BEGIN
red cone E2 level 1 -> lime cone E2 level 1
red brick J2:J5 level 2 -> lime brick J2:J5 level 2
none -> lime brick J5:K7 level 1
END
BEGIN
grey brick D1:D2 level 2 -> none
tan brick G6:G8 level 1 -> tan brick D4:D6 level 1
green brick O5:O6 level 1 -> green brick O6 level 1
END
BEGIN
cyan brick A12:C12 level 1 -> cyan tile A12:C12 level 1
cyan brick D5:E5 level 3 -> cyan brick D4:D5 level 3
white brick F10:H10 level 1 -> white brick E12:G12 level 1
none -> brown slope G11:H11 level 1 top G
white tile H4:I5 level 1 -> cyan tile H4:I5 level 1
END
▸ **About this exercise**
Reproduce each line of the material in which the string "white" occurs.

▸ **Task response**
white brick F10:H10 level 1 -> white brick E12:G12 level 1
white tile H4:I5 level 1 -> cyan tile H4:I5 level 1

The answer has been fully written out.